• _Problem details_
All lines from the one containing "(271, 191) = (264, 332): orange" through the end of the data below must be reproduced exactly, and no others.

── Data provided

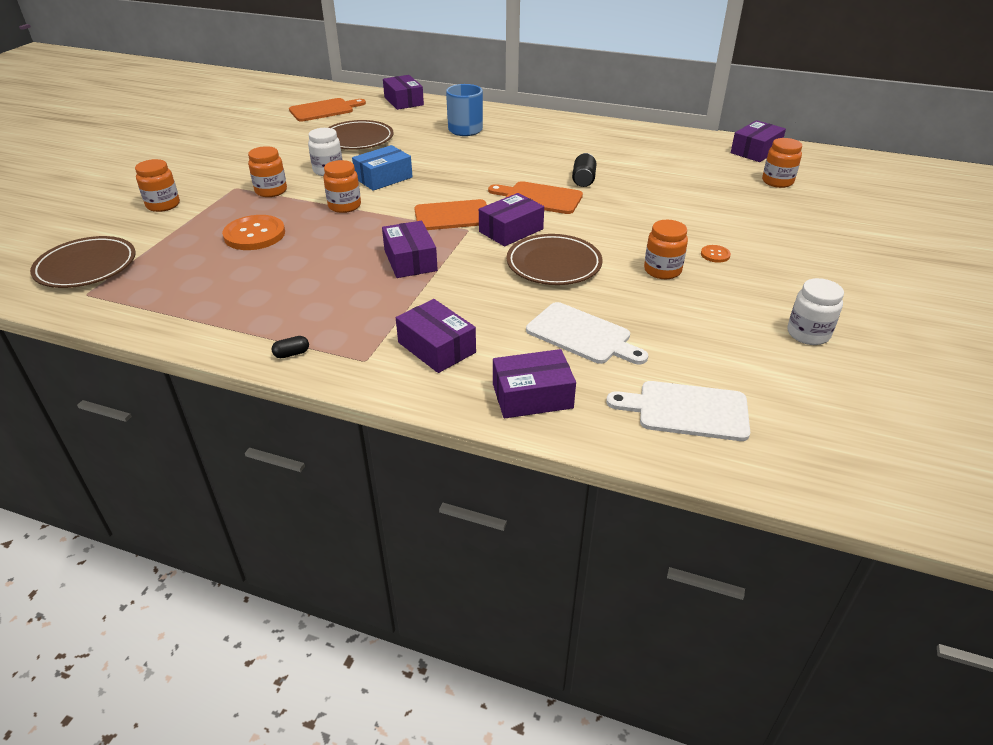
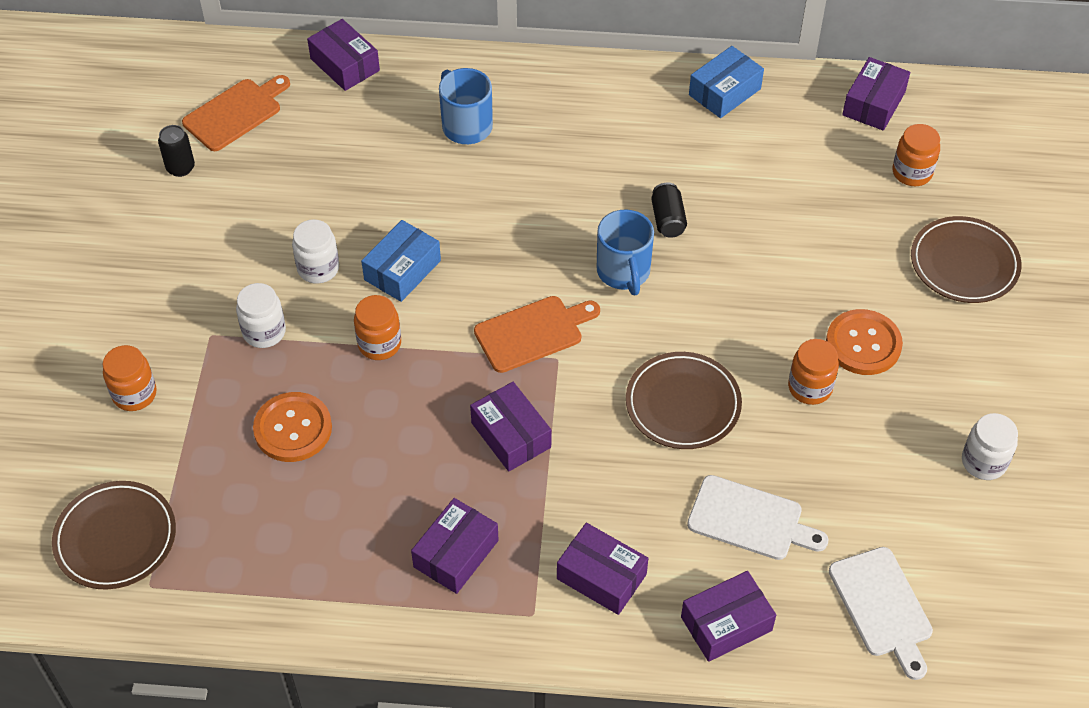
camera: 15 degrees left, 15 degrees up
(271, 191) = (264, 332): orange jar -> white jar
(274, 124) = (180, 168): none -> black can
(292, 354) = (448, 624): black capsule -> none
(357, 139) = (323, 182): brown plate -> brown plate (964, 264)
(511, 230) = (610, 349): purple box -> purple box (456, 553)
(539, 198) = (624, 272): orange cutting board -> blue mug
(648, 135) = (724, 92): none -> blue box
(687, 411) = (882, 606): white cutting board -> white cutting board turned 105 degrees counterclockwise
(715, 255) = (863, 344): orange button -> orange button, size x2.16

────

• _Your response_
(271, 191) = (264, 332): orange jar -> white jar
(274, 124) = (180, 168): none -> black can
(292, 354) = (448, 624): black capsule -> none
(357, 139) = (323, 182): brown plate -> brown plate (964, 264)
(511, 230) = (610, 349): purple box -> purple box (456, 553)
(539, 198) = (624, 272): orange cutting board -> blue mug
(648, 135) = (724, 92): none -> blue box
(687, 411) = (882, 606): white cutting board -> white cutting board turned 105 degrees counterclockwise
(715, 255) = (863, 344): orange button -> orange button, size x2.16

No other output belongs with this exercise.